═══ RECORD EXTRACTS
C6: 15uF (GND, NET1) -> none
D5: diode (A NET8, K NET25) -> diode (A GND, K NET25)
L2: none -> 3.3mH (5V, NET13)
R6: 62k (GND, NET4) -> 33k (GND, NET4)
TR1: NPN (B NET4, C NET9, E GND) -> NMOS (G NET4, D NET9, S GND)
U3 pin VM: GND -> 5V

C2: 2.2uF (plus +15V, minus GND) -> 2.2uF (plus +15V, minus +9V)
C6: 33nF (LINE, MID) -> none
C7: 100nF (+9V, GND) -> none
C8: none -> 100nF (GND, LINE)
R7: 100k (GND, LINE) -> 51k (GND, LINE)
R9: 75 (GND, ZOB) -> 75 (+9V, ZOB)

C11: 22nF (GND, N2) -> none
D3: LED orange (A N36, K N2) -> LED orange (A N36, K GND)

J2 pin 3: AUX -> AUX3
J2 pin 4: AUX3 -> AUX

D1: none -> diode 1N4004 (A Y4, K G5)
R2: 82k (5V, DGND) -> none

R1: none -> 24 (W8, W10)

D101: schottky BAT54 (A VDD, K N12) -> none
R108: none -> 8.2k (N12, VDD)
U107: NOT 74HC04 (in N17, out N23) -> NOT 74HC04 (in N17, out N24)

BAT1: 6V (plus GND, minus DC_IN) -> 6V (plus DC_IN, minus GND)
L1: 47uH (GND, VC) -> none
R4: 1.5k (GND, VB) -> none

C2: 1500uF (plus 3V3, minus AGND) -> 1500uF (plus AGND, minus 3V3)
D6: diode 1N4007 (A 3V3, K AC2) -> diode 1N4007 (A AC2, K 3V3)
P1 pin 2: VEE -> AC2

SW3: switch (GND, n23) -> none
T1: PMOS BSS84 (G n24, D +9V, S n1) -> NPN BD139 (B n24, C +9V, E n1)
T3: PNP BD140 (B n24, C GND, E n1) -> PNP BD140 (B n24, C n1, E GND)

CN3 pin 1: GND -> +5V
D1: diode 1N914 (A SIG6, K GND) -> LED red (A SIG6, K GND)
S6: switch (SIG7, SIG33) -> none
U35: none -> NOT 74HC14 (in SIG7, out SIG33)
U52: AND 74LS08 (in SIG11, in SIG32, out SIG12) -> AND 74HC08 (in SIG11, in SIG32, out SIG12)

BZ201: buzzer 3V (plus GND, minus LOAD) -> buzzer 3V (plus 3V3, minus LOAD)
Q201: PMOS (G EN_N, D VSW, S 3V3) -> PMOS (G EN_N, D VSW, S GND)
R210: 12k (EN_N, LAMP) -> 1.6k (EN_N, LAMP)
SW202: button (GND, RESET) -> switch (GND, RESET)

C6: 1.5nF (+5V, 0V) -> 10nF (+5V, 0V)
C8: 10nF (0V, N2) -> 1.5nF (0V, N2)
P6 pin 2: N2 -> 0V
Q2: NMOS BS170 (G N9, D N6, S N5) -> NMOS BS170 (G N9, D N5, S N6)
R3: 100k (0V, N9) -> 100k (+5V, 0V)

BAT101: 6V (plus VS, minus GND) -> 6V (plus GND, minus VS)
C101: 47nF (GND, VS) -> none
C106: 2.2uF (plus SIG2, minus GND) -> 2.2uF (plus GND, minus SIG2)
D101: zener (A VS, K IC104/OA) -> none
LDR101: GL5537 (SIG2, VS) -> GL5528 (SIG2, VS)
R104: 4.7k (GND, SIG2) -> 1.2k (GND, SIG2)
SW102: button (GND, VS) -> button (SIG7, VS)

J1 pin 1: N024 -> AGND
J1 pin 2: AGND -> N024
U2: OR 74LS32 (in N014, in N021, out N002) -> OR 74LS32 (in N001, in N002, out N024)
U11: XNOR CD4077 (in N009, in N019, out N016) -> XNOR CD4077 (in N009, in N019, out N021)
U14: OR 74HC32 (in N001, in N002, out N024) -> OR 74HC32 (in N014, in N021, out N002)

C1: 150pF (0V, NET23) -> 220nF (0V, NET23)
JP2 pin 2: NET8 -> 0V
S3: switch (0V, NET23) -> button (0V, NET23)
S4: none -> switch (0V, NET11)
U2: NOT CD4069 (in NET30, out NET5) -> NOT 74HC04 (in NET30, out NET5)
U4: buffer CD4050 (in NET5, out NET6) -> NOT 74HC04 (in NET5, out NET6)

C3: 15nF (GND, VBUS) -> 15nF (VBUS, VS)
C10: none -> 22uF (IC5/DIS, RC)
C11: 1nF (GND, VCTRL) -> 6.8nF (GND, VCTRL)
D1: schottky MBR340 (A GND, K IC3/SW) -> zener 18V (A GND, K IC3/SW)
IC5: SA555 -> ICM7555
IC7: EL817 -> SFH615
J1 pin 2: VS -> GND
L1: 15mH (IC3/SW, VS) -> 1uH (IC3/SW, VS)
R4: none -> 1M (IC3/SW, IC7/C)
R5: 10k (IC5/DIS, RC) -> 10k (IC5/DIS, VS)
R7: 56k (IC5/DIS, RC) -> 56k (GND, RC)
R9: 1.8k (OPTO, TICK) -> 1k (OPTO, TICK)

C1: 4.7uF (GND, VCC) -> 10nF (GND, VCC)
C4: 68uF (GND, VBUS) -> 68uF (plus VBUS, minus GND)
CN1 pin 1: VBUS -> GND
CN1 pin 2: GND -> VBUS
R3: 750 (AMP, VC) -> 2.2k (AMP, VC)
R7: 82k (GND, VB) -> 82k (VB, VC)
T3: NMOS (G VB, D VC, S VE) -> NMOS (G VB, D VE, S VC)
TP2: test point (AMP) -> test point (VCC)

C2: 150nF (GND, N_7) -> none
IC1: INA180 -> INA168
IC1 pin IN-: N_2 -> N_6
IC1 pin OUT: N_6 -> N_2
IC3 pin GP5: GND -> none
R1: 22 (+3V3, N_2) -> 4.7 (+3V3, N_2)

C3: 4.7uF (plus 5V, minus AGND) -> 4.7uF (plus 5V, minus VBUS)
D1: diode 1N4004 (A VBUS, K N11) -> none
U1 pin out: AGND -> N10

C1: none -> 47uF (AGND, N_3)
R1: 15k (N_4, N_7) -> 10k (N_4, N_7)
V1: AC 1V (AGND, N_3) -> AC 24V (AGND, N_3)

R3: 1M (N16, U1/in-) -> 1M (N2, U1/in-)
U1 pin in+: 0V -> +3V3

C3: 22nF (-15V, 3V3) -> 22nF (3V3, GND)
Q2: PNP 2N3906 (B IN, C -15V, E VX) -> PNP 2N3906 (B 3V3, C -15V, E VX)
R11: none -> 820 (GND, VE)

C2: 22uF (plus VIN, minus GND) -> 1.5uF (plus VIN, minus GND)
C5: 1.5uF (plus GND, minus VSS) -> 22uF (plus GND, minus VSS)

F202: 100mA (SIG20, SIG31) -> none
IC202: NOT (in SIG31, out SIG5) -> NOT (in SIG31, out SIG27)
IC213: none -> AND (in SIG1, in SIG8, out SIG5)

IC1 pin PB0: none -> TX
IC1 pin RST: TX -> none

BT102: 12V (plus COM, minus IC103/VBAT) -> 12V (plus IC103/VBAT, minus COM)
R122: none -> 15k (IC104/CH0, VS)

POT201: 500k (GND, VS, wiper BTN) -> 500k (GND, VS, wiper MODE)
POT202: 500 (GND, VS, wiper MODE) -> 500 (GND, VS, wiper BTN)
══════
**EXERCISE:** Set down exactly the lines of the data above, beginning with the line that has "D1: diode 1N914" and ending with the line that has "J1 pin 2: AGND -> N024", and no others.

**ANSWER SPACE:**
D1: diode 1N914 (A SIG6, K GND) -> LED red (A SIG6, K GND)
S6: switch (SIG7, SIG33) -> none
U35: none -> NOT 74HC14 (in SIG7, out SIG33)
U52: AND 74LS08 (in SIG11, in SIG32, out SIG12) -> AND 74HC08 (in SIG11, in SIG32, out SIG12)

BZ201: buzzer 3V (plus GND, minus LOAD) -> buzzer 3V (plus 3V3, minus LOAD)
Q201: PMOS (G EN_N, D VSW, S 3V3) -> PMOS (G EN_N, D VSW, S GND)
R210: 12k (EN_N, LAMP) -> 1.6k (EN_N, LAMP)
SW202: button (GND, RESET) -> switch (GND, RESET)

C6: 1.5nF (+5V, 0V) -> 10nF (+5V, 0V)
C8: 10nF (0V, N2) -> 1.5nF (0V, N2)
P6 pin 2: N2 -> 0V
Q2: NMOS BS170 (G N9, D N6, S N5) -> NMOS BS170 (G N9, D N5, S N6)
R3: 100k (0V, N9) -> 100k (+5V, 0V)

BAT101: 6V (plus VS, minus GND) -> 6V (plus GND, minus VS)
C101: 47nF (GND, VS) -> none
C106: 2.2uF (plus SIG2, minus GND) -> 2.2uF (plus GND, minus SIG2)
D101: zener (A VS, K IC104/OA) -> none
LDR101: GL5537 (SIG2, VS) -> GL5528 (SIG2, VS)
R104: 4.7k (GND, SIG2) -> 1.2k (GND, SIG2)
SW102: button (GND, VS) -> button (SIG7, VS)

J1 pin 1: N024 -> AGND
J1 pin 2: AGND -> N024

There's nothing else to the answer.